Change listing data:
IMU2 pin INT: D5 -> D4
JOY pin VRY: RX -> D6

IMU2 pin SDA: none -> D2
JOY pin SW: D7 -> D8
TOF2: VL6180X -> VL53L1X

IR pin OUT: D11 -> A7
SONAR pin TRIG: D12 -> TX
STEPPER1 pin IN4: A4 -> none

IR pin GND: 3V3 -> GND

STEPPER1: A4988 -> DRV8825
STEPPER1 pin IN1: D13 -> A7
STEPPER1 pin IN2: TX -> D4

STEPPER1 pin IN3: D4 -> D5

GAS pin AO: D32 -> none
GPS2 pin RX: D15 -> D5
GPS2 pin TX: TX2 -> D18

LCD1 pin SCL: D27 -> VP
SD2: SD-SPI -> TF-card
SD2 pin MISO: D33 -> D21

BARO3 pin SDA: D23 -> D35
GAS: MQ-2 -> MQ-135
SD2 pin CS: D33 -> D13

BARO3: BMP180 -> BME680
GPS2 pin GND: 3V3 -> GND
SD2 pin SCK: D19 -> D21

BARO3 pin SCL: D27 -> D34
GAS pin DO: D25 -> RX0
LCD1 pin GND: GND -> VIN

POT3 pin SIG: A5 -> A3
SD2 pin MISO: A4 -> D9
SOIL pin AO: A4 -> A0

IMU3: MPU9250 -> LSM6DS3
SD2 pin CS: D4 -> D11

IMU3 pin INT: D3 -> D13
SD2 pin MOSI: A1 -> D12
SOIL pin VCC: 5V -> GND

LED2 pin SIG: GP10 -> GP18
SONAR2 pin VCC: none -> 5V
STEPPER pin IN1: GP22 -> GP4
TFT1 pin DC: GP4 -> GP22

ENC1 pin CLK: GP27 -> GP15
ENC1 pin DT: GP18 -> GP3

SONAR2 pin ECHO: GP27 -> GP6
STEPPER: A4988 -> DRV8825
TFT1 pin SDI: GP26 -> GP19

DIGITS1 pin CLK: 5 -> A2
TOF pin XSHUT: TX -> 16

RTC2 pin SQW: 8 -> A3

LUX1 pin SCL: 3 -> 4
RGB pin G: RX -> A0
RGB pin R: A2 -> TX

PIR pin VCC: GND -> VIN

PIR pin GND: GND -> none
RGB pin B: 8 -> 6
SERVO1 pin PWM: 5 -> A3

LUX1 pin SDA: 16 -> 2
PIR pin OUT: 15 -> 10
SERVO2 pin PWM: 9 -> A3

YOUR OBJECTIVE: Scan the records above, then copy out each line that mentions "none".

ANSWER AREA:
IMU2 pin SDA: none -> D2
STEPPER1 pin IN4: A4 -> none
GAS pin AO: D32 -> none
SONAR2 pin VCC: none -> 5V
PIR pin GND: GND -> none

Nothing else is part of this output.